**Task material**.
===

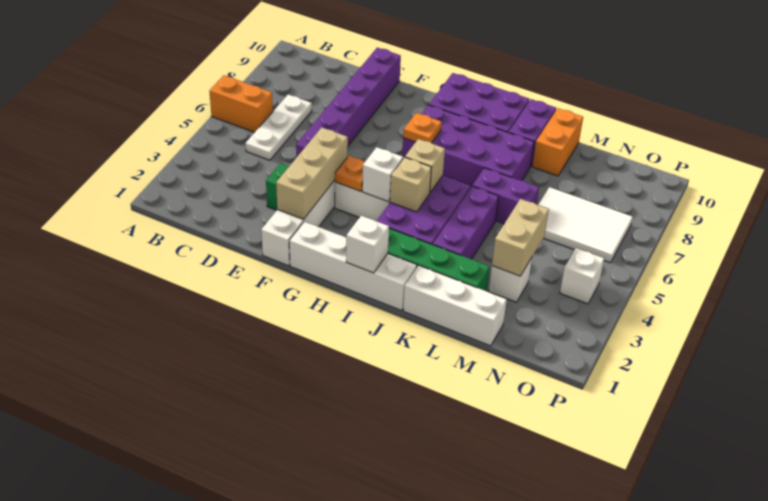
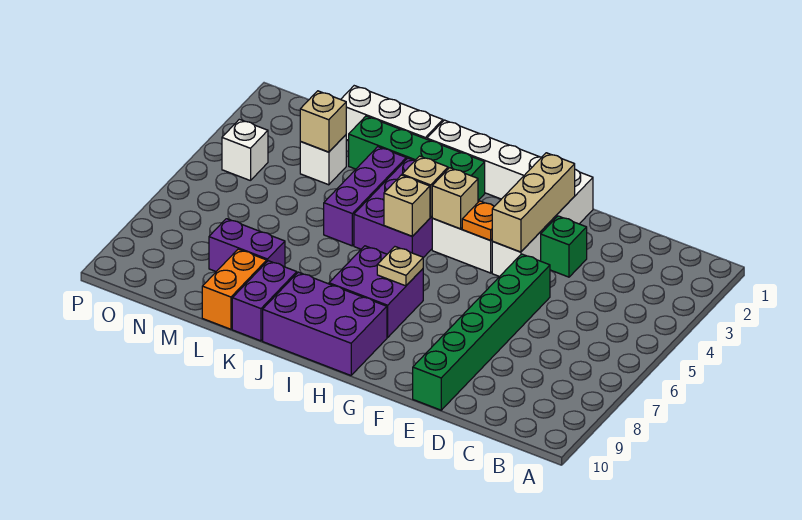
orange brick A6:B6 level 1 -> none
white plate C5:C7 level 1 -> none
purple brick E5:E10 level 1 -> green brick E5:E10 level 1
white brick H4 level 2 -> tan brick H4 level 2
purple brick H7:K8 level 1 -> purple brick H7:I8 level 1
orange plate H7 level 2 -> tan plate H7 level 2
white brick I1 level 2 -> none
purple brick K6:L6 level 1 -> purple brick L8:M8 level 1
tan brick M3:M4 level 2 -> tan brick M3 level 2
white tile M6:O7 level 1 -> none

===

**About this task**.
Quote the entries in full. Any image among them is to be omitted from the copy.

**Task result**.
orange brick A6:B6 level 1 -> none
white plate C5:C7 level 1 -> none
purple brick E5:E10 level 1 -> green brick E5:E10 level 1
white brick H4 level 2 -> tan brick H4 level 2
purple brick H7:K8 level 1 -> purple brick H7:I8 level 1
orange plate H7 level 2 -> tan plate H7 level 2
white brick I1 level 2 -> none
purple brick K6:L6 level 1 -> purple brick L8:M8 level 1
tan brick M3:M4 level 2 -> tan brick M3 level 2
white tile M6:O7 level 1 -> none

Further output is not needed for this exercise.